(Object change descriptions)
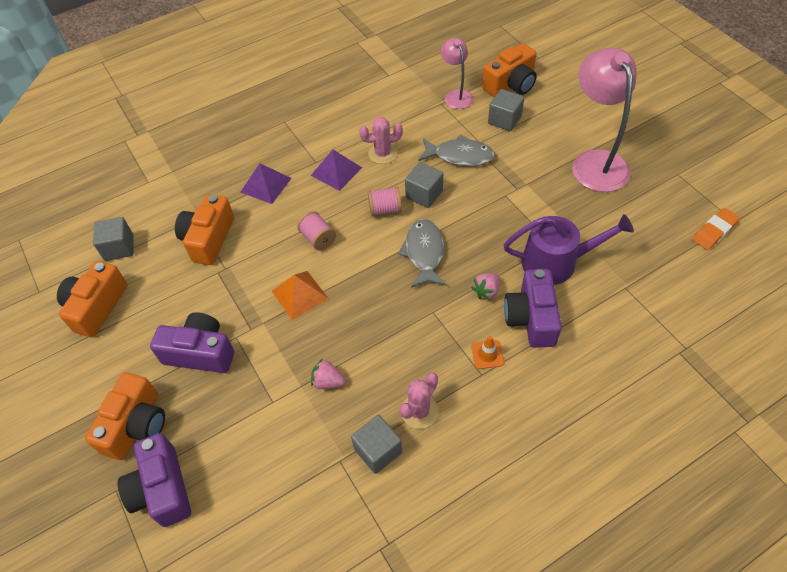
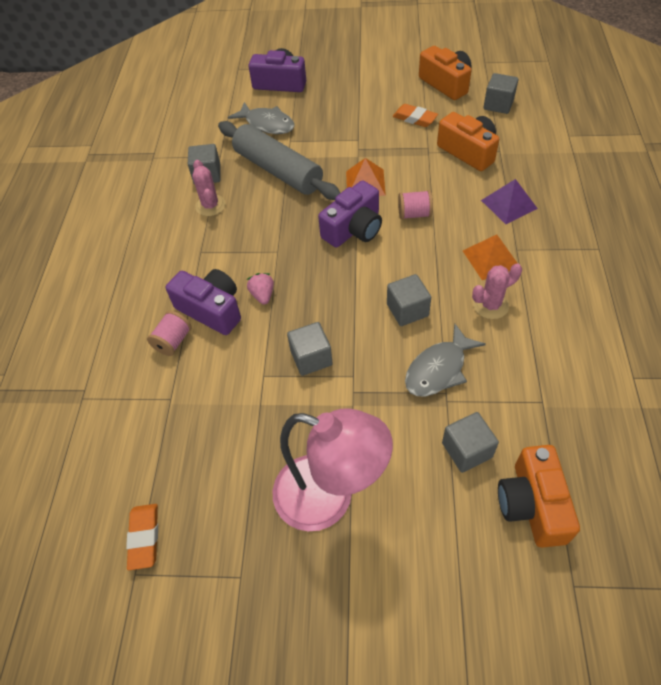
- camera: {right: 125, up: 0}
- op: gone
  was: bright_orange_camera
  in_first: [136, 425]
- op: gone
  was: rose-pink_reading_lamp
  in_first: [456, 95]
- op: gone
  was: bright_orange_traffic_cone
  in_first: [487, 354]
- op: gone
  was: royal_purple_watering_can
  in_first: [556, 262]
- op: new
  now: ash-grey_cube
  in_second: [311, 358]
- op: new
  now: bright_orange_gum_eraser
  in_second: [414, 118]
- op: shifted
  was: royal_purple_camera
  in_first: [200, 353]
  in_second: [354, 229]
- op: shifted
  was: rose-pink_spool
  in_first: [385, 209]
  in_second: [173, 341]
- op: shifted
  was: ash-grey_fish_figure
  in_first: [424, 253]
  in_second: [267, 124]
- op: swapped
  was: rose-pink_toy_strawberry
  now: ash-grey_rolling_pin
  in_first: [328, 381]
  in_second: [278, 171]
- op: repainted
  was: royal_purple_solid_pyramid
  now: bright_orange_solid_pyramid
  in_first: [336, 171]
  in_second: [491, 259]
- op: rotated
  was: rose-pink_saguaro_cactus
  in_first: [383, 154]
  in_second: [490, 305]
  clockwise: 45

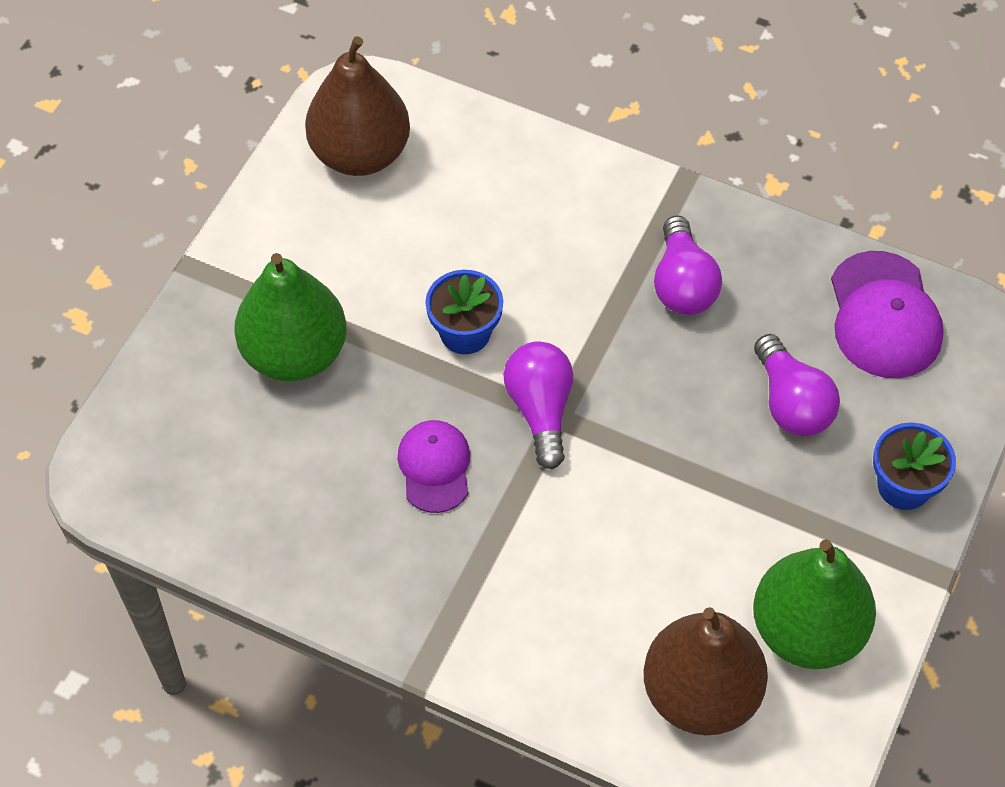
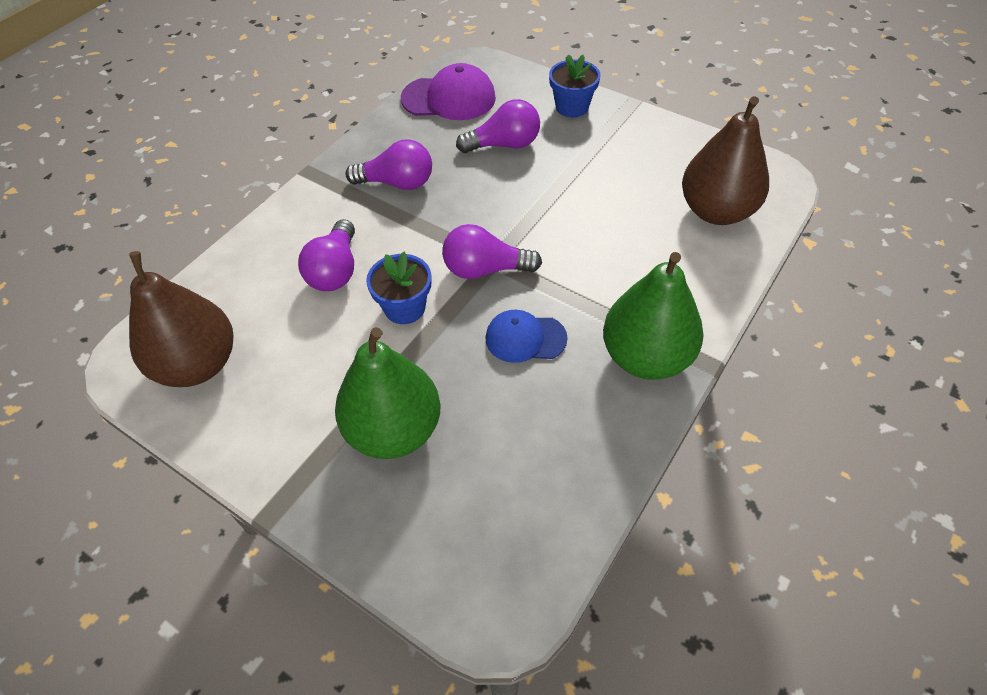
- camera: {right: -80, up: -5}
- op: new
  now: royal_purple_lightbulb
  in_second: [335, 270]
- op: shifted
  was: leaf-green_pear
  in_first: [807, 630]
  in_second: [646, 357]
- op: repainted
  was: royal_purple_baseball_cap
  now: blue_baseball_cap
  in_first: [435, 467]
  in_second: [525, 338]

(To do) A copy of each line in the data above that holds the string "rose" is needed.

(Exercise answer)
  was: rose-pink_reading_lamp
  was: rose-pink_spool
  was: rose-pink_toy_strawberry
  was: rose-pink_saguaro_cactus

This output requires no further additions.